_About this exercise_
Starting at the line below that contains "D1: LED (A N9, K COM) -> zener (A N9, K COM)", print each line through the end of the records exactly as it appears.

_Data records_
----------------------------------------

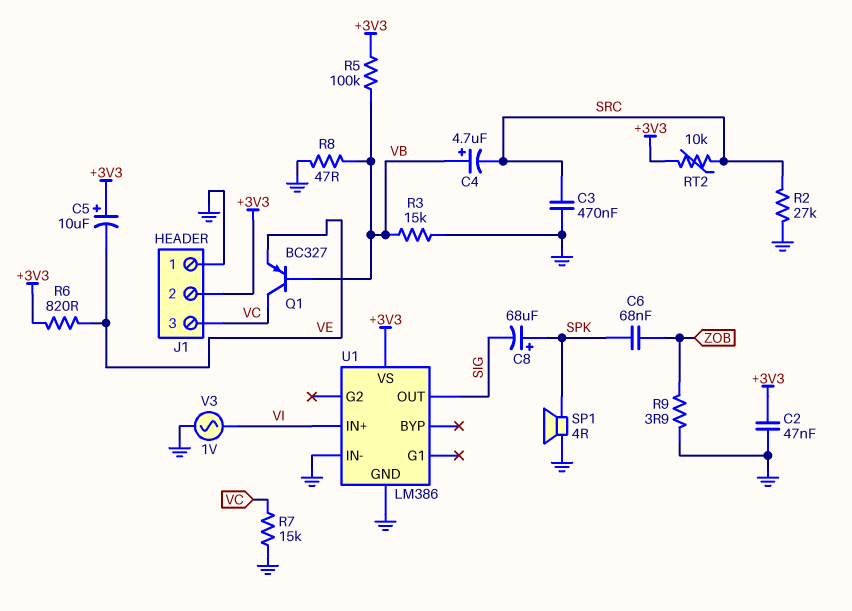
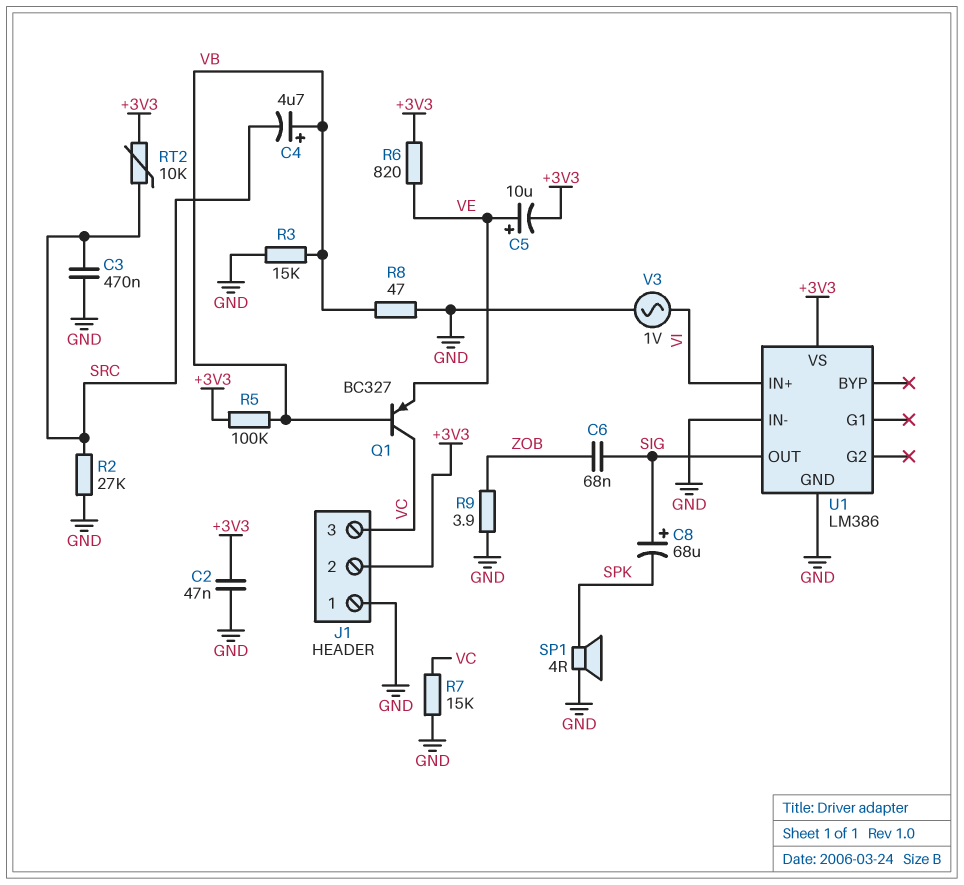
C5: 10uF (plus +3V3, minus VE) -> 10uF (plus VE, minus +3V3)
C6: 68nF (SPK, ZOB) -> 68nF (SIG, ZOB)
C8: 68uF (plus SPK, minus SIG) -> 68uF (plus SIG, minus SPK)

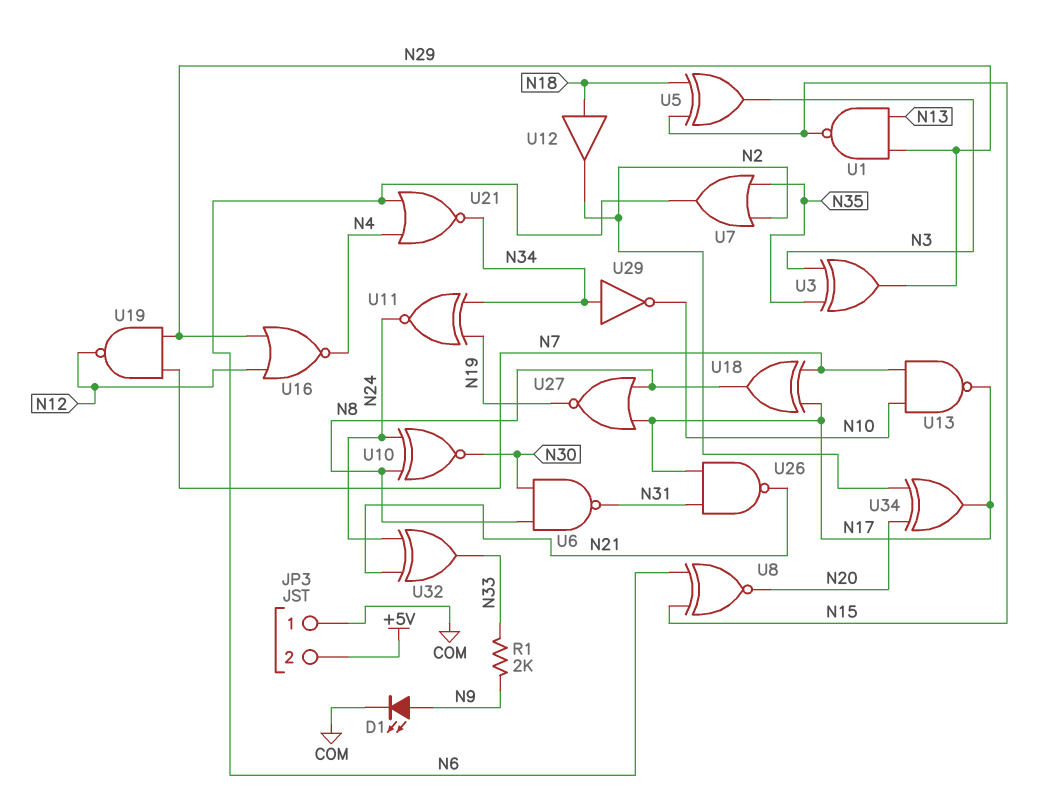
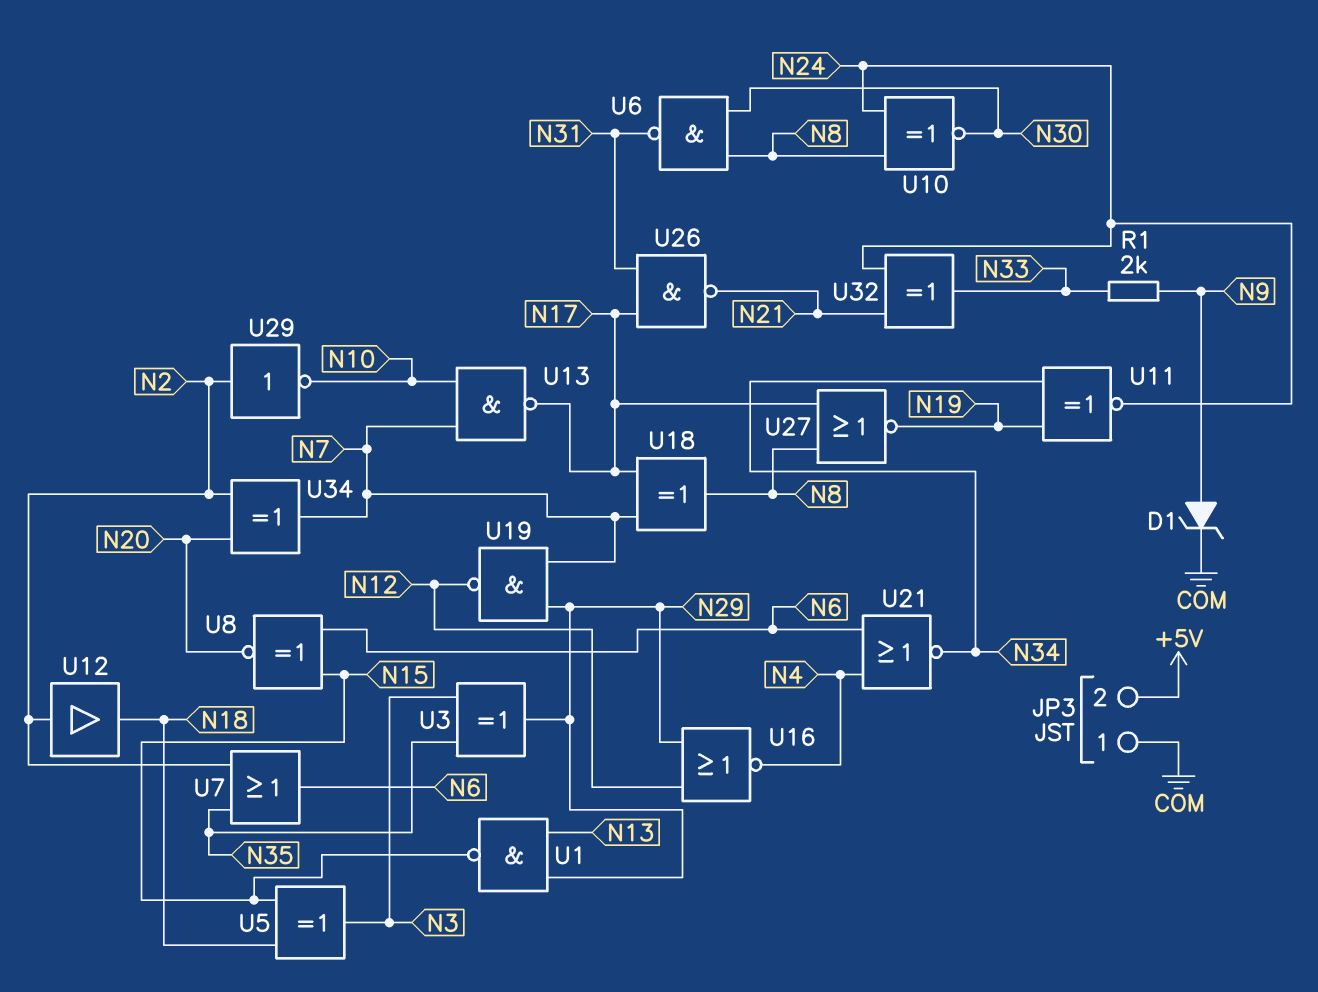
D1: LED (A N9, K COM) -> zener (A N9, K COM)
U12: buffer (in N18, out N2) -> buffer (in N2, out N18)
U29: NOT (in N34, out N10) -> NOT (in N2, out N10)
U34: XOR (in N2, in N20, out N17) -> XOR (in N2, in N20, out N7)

----------------------------------------

_Answer to this exercise_
D1: LED (A N9, K COM) -> zener (A N9, K COM)
U12: buffer (in N18, out N2) -> buffer (in N2, out N18)
U29: NOT (in N34, out N10) -> NOT (in N2, out N10)
U34: XOR (in N2, in N20, out N17) -> XOR (in N2, in N20, out N7)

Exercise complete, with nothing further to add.